What you give back must match the data below character for character.

====== Given data

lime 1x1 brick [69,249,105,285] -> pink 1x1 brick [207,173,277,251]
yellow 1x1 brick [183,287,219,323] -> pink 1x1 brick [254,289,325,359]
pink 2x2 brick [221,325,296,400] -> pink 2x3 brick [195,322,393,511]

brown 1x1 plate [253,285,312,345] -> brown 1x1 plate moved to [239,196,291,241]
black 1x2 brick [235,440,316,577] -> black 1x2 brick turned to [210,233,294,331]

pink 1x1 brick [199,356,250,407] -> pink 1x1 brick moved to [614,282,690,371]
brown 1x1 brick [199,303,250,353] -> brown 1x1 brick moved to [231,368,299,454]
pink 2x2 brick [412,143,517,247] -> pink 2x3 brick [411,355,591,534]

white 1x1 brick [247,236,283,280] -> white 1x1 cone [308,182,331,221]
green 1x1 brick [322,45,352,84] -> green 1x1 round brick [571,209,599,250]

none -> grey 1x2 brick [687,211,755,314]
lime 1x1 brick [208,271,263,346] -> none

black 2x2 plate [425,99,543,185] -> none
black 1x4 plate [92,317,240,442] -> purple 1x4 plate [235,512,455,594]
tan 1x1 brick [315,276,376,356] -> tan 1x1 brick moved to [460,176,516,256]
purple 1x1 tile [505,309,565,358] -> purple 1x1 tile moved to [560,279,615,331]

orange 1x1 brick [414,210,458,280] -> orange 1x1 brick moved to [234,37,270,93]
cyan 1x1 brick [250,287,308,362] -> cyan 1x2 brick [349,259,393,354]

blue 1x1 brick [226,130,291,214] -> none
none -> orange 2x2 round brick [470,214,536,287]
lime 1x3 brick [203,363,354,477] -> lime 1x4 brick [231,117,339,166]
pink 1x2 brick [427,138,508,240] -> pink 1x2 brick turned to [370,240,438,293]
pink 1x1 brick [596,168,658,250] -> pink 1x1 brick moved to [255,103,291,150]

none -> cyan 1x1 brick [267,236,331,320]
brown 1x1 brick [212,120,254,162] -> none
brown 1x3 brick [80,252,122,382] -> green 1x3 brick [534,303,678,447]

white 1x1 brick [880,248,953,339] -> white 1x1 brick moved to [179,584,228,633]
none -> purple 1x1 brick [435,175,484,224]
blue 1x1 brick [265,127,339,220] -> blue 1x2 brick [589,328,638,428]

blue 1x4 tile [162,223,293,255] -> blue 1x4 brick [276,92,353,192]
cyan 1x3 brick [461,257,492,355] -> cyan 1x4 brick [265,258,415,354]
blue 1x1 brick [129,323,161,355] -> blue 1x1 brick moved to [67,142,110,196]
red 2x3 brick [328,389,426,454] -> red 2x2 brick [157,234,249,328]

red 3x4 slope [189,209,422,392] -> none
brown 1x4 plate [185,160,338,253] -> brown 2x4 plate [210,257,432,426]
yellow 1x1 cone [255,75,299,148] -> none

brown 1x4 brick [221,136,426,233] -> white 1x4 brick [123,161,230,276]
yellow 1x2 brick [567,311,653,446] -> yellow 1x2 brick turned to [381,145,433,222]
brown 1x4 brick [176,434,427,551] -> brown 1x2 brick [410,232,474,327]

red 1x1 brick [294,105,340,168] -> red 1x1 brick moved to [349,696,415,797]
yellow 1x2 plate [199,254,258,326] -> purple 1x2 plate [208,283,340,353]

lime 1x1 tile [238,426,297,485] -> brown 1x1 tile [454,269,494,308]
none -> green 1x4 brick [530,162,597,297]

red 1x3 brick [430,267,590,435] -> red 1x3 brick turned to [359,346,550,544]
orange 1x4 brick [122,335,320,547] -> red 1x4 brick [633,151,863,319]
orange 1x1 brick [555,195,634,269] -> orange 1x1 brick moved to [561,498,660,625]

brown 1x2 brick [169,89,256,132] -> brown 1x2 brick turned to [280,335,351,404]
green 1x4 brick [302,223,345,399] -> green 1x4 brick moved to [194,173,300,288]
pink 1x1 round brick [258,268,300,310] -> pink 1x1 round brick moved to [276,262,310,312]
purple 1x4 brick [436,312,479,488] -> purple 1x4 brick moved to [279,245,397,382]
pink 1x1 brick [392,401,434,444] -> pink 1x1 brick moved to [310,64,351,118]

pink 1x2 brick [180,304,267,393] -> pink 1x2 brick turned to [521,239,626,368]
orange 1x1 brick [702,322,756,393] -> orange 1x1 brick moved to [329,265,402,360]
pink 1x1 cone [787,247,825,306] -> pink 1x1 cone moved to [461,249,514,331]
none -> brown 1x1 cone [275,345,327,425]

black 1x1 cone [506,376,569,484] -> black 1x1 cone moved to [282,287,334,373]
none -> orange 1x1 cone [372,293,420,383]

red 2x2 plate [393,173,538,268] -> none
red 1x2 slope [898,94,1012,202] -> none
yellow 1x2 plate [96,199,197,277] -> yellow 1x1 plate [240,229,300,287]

============

**Result:**
lime 1x1 brick [69,249,105,285] -> pink 1x1 brick [207,173,277,251]
yellow 1x1 brick [183,287,219,323] -> pink 1x1 brick [254,289,325,359]
pink 2x2 brick [221,325,296,400] -> pink 2x3 brick [195,322,393,511]

brown 1x1 plate [253,285,312,345] -> brown 1x1 plate moved to [239,196,291,241]
black 1x2 brick [235,440,316,577] -> black 1x2 brick turned to [210,233,294,331]

pink 1x1 brick [199,356,250,407] -> pink 1x1 brick moved to [614,282,690,371]
brown 1x1 brick [199,303,250,353] -> brown 1x1 brick moved to [231,368,299,454]
pink 2x2 brick [412,143,517,247] -> pink 2x3 brick [411,355,591,534]

white 1x1 brick [247,236,283,280] -> white 1x1 cone [308,182,331,221]
green 1x1 brick [322,45,352,84] -> green 1x1 round brick [571,209,599,250]

none -> grey 1x2 brick [687,211,755,314]
lime 1x1 brick [208,271,263,346] -> none

black 2x2 plate [425,99,543,185] -> none
black 1x4 plate [92,317,240,442] -> purple 1x4 plate [235,512,455,594]
tan 1x1 brick [315,276,376,356] -> tan 1x1 brick moved to [460,176,516,256]
purple 1x1 tile [505,309,565,358] -> purple 1x1 tile moved to [560,279,615,331]

orange 1x1 brick [414,210,458,280] -> orange 1x1 brick moved to [234,37,270,93]
cyan 1x1 brick [250,287,308,362] -> cyan 1x2 brick [349,259,393,354]

blue 1x1 brick [226,130,291,214] -> none
none -> orange 2x2 round brick [470,214,536,287]
lime 1x3 brick [203,363,354,477] -> lime 1x4 brick [231,117,339,166]
pink 1x2 brick [427,138,508,240] -> pink 1x2 brick turned to [370,240,438,293]
pink 1x1 brick [596,168,658,250] -> pink 1x1 brick moved to [255,103,291,150]

none -> cyan 1x1 brick [267,236,331,320]
brown 1x1 brick [212,120,254,162] -> none
brown 1x3 brick [80,252,122,382] -> green 1x3 brick [534,303,678,447]

white 1x1 brick [880,248,953,339] -> white 1x1 brick moved to [179,584,228,633]
none -> purple 1x1 brick [435,175,484,224]
blue 1x1 brick [265,127,339,220] -> blue 1x2 brick [589,328,638,428]

blue 1x4 tile [162,223,293,255] -> blue 1x4 brick [276,92,353,192]
cyan 1x3 brick [461,257,492,355] -> cyan 1x4 brick [265,258,415,354]
blue 1x1 brick [129,323,161,355] -> blue 1x1 brick moved to [67,142,110,196]
red 2x3 brick [328,389,426,454] -> red 2x2 brick [157,234,249,328]

red 3x4 slope [189,209,422,392] -> none
brown 1x4 plate [185,160,338,253] -> brown 2x4 plate [210,257,432,426]
yellow 1x1 cone [255,75,299,148] -> none

brown 1x4 brick [221,136,426,233] -> white 1x4 brick [123,161,230,276]
yellow 1x2 brick [567,311,653,446] -> yellow 1x2 brick turned to [381,145,433,222]
brown 1x4 brick [176,434,427,551] -> brown 1x2 brick [410,232,474,327]

red 1x1 brick [294,105,340,168] -> red 1x1 brick moved to [349,696,415,797]
yellow 1x2 plate [199,254,258,326] -> purple 1x2 plate [208,283,340,353]

lime 1x1 tile [238,426,297,485] -> brown 1x1 tile [454,269,494,308]
none -> green 1x4 brick [530,162,597,297]

red 1x3 brick [430,267,590,435] -> red 1x3 brick turned to [359,346,550,544]
orange 1x4 brick [122,335,320,547] -> red 1x4 brick [633,151,863,319]
orange 1x1 brick [555,195,634,269] -> orange 1x1 brick moved to [561,498,660,625]

brown 1x2 brick [169,89,256,132] -> brown 1x2 brick turned to [280,335,351,404]
green 1x4 brick [302,223,345,399] -> green 1x4 brick moved to [194,173,300,288]
pink 1x1 round brick [258,268,300,310] -> pink 1x1 round brick moved to [276,262,310,312]
purple 1x4 brick [436,312,479,488] -> purple 1x4 brick moved to [279,245,397,382]
pink 1x1 brick [392,401,434,444] -> pink 1x1 brick moved to [310,64,351,118]

pink 1x2 brick [180,304,267,393] -> pink 1x2 brick turned to [521,239,626,368]
orange 1x1 brick [702,322,756,393] -> orange 1x1 brick moved to [329,265,402,360]
pink 1x1 cone [787,247,825,306] -> pink 1x1 cone moved to [461,249,514,331]
none -> brown 1x1 cone [275,345,327,425]

black 1x1 cone [506,376,569,484] -> black 1x1 cone moved to [282,287,334,373]
none -> orange 1x1 cone [372,293,420,383]

red 2x2 plate [393,173,538,268] -> none
red 1x2 slope [898,94,1012,202] -> none
yellow 1x2 plate [96,199,197,277] -> yellow 1x1 plate [240,229,300,287]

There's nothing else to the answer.